Data excerpts:

========================================

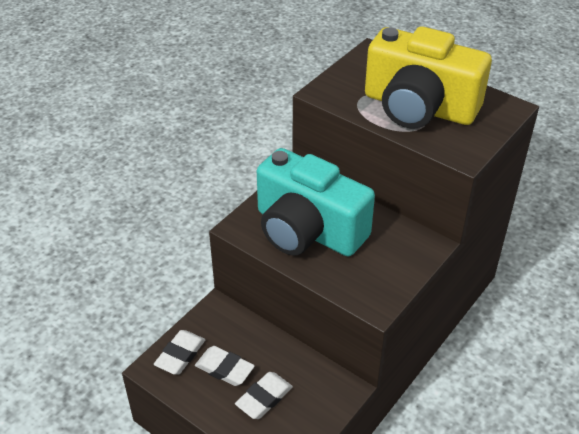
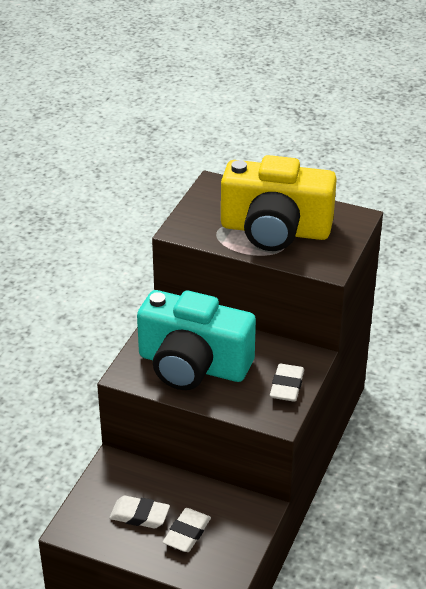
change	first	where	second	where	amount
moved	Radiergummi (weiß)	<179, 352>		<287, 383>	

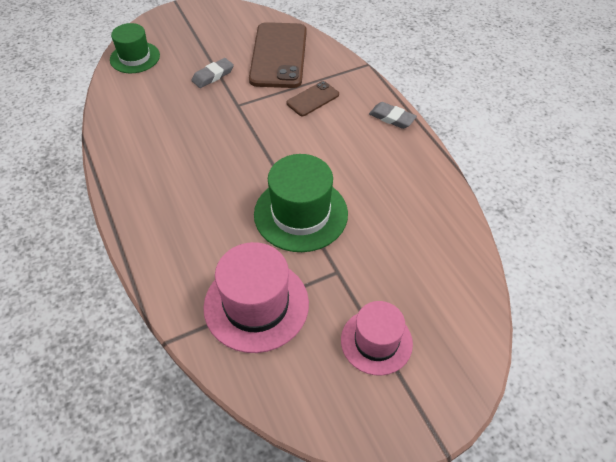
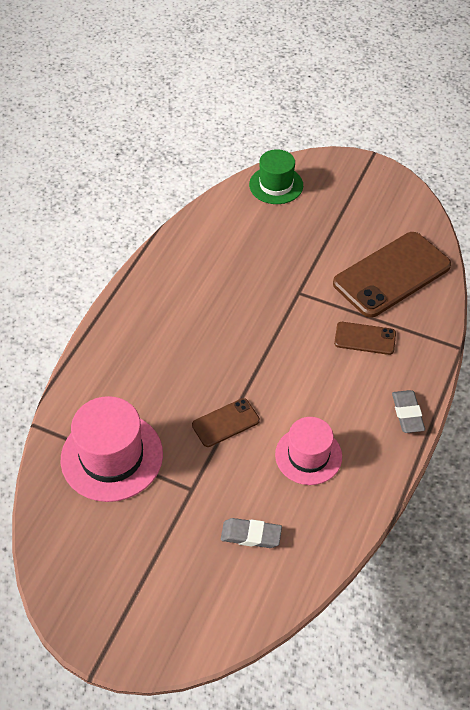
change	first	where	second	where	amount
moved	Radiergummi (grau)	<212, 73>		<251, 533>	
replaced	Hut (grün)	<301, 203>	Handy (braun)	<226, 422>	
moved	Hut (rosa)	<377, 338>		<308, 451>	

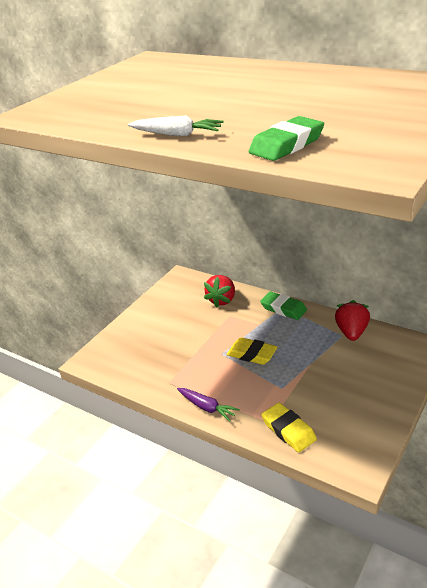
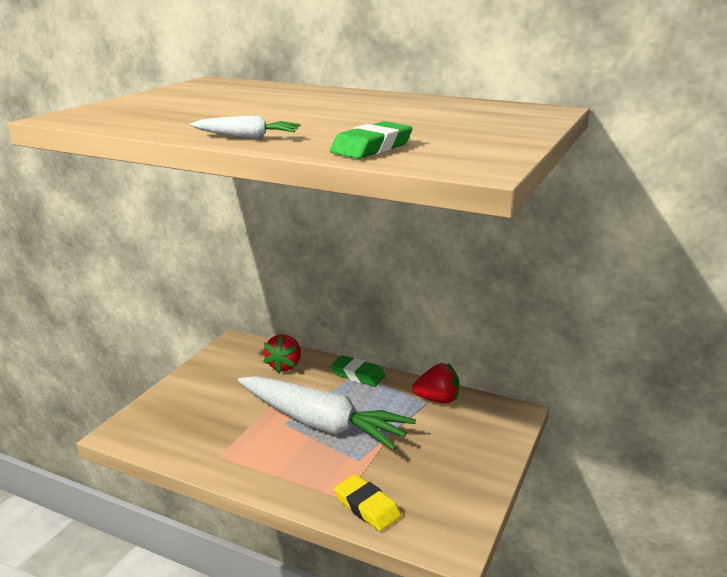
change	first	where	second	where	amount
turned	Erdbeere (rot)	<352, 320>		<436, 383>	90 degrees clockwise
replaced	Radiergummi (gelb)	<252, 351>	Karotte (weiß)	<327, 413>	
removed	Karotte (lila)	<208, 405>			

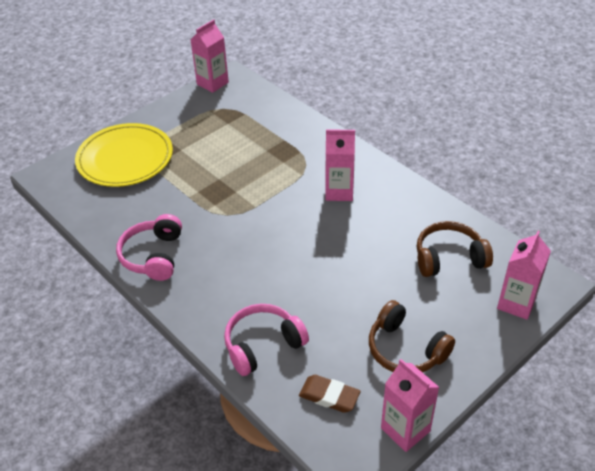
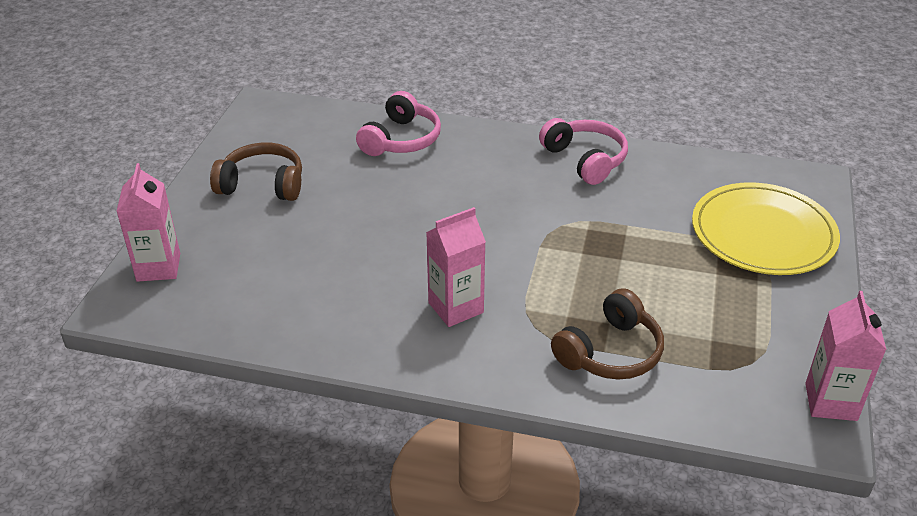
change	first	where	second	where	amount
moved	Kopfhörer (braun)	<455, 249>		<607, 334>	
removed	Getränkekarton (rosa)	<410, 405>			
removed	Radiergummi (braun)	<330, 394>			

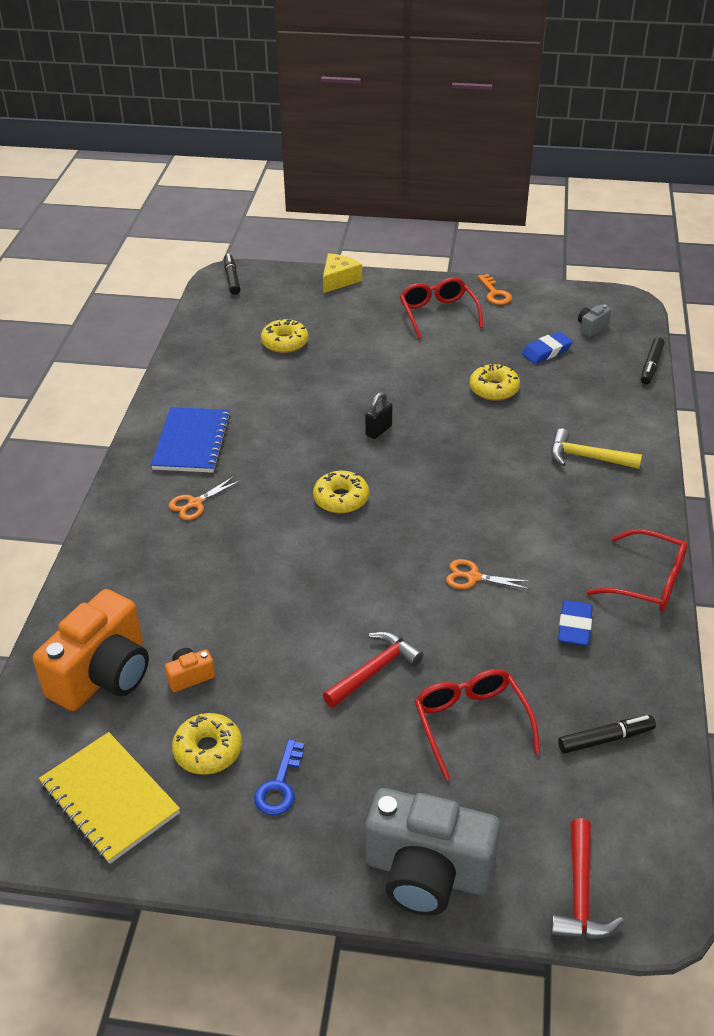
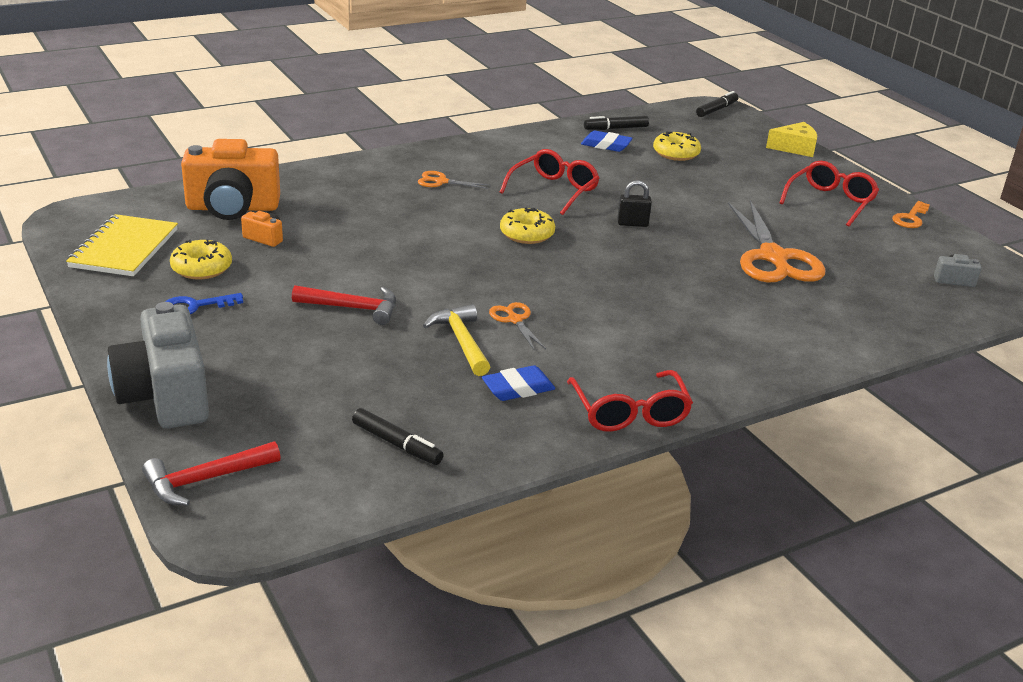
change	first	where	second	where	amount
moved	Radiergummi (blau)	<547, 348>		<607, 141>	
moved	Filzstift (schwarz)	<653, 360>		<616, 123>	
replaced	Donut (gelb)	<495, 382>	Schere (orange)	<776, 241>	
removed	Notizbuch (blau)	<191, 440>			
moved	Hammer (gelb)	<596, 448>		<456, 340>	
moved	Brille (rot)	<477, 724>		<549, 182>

========================================

* [Task to carry out] Only lines with the word "Karotte" are wanted. Find and copy them from the records above.

* [Response for this exercise]
replaced	Radiergummi (gelb)	<252, 351>	Karotte (weiß)	<327, 413>	
removed	Karotte (lila)	<208, 405>			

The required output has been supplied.